If a line in the records below holds the word "slope", copy it.
•••
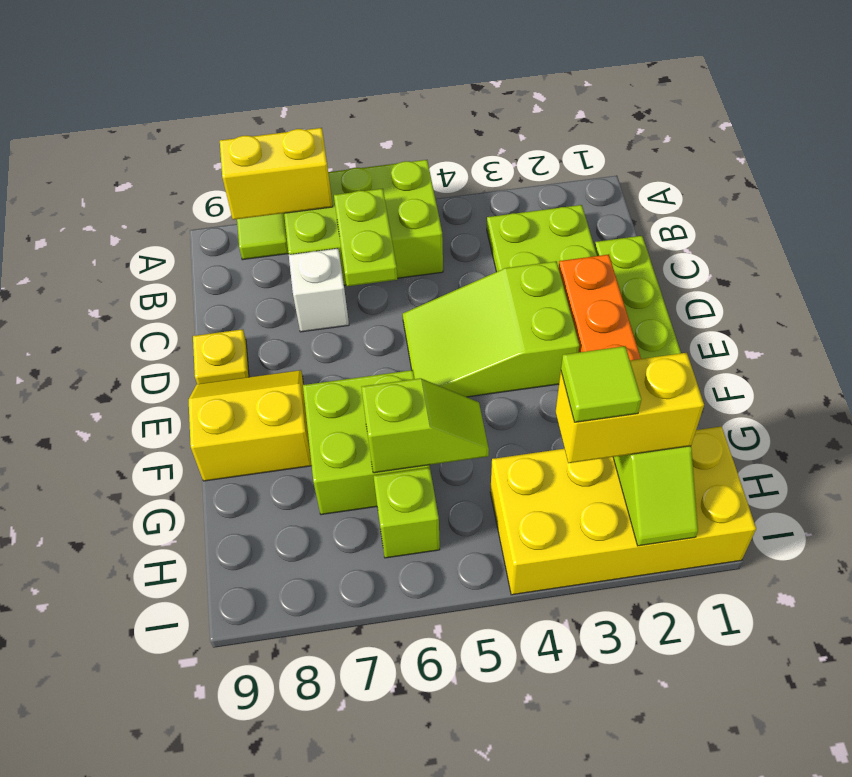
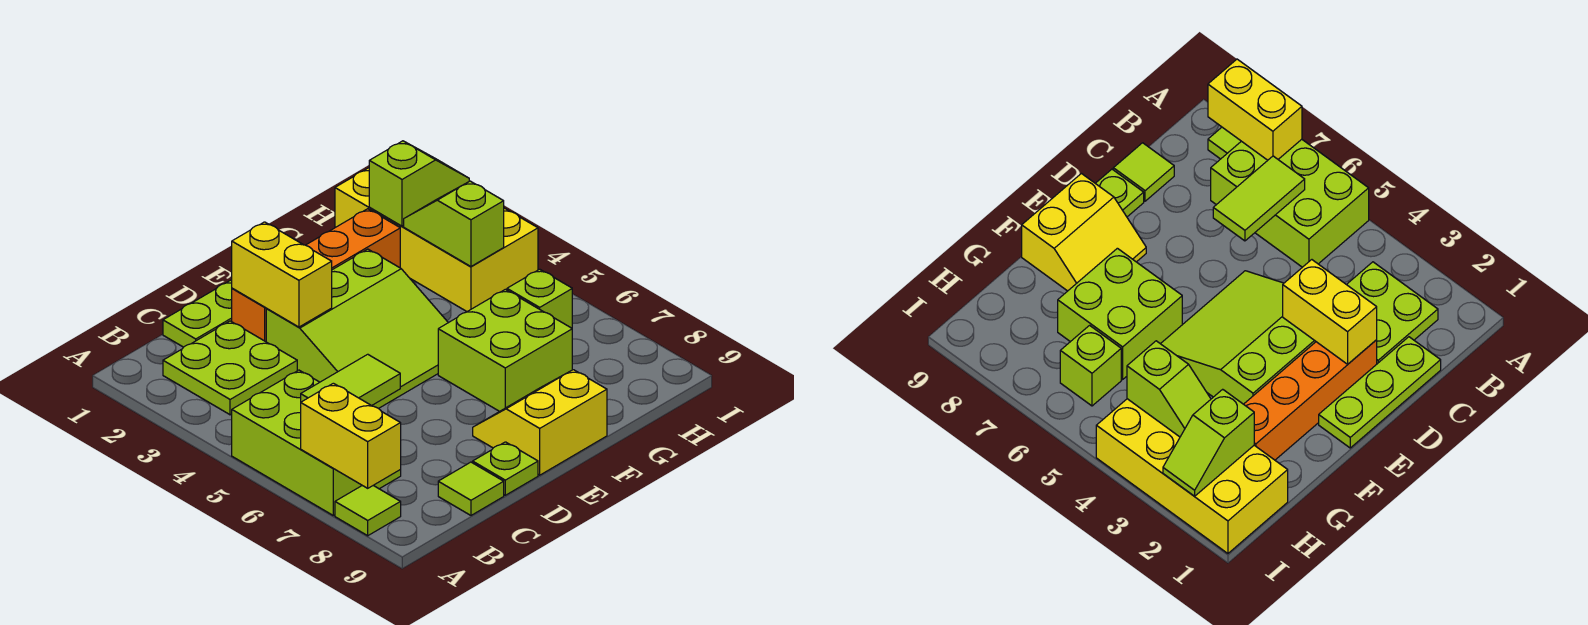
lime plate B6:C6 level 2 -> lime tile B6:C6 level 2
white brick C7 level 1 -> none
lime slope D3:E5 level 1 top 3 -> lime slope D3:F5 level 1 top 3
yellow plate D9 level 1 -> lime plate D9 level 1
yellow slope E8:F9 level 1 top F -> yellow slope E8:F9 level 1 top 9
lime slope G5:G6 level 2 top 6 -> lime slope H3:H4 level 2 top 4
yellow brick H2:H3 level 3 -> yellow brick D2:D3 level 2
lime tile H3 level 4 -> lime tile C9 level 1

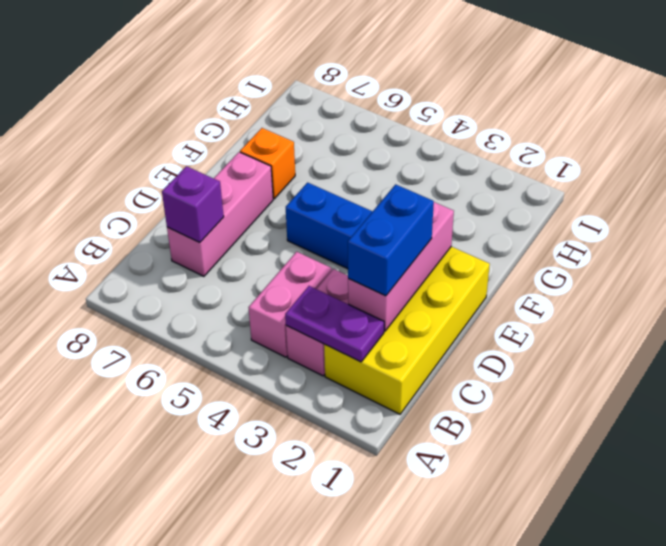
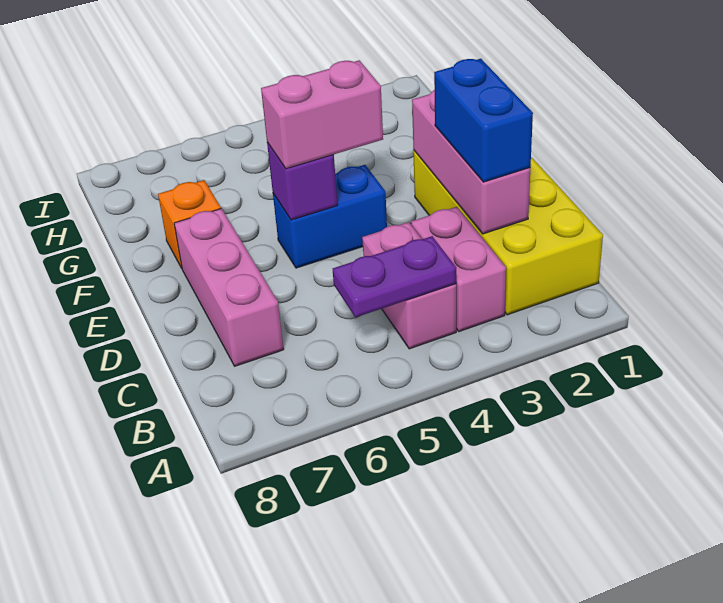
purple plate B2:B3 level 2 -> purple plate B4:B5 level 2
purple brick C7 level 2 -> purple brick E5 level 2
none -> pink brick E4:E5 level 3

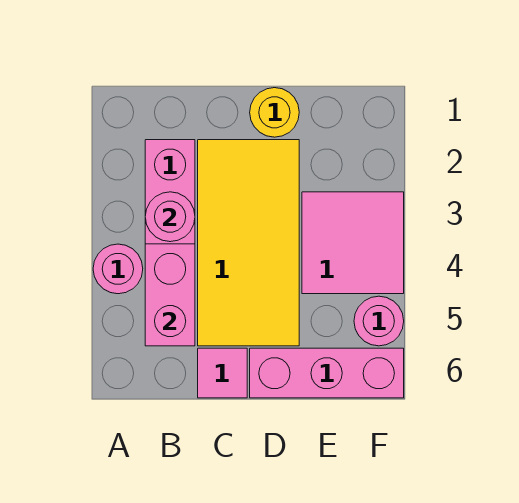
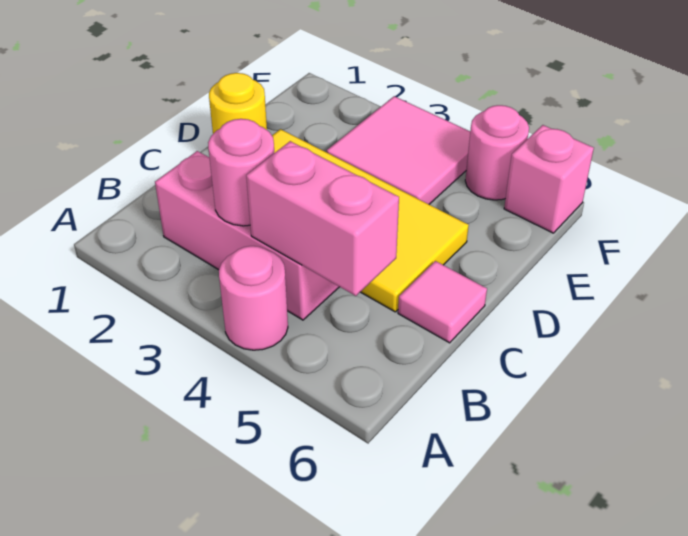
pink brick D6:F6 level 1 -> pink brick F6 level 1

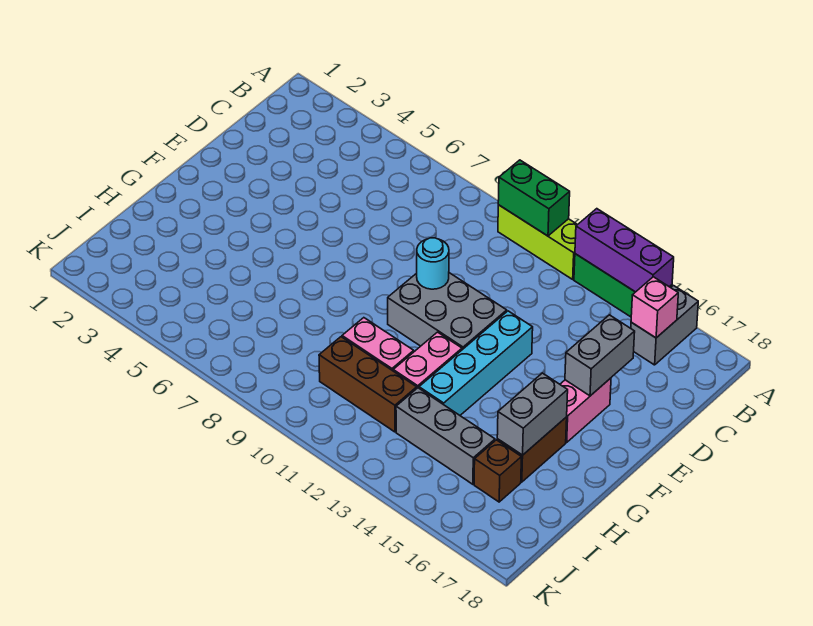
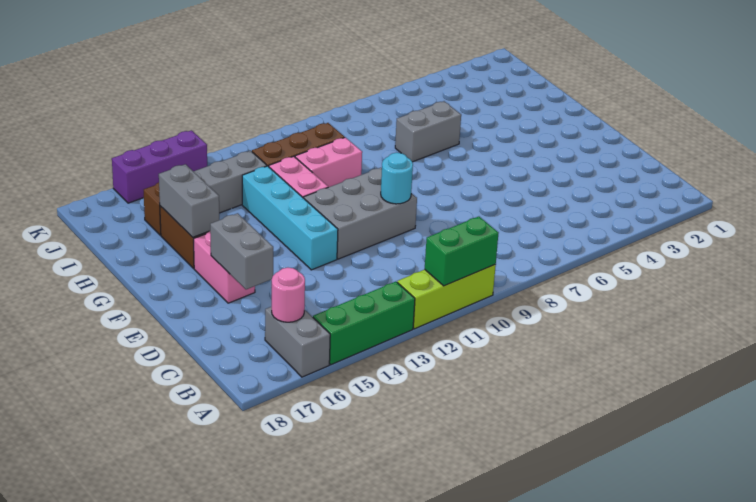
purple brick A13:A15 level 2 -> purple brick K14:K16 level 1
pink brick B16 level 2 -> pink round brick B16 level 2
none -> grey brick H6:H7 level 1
•••
RESPONSE BELOW »
lime slope D3:E5 level 1 top 3 -> lime slope D3:F5 level 1 top 3
yellow slope E8:F9 level 1 top F -> yellow slope E8:F9 level 1 top 9
lime slope G5:G6 level 2 top 6 -> lime slope H3:H4 level 2 top 4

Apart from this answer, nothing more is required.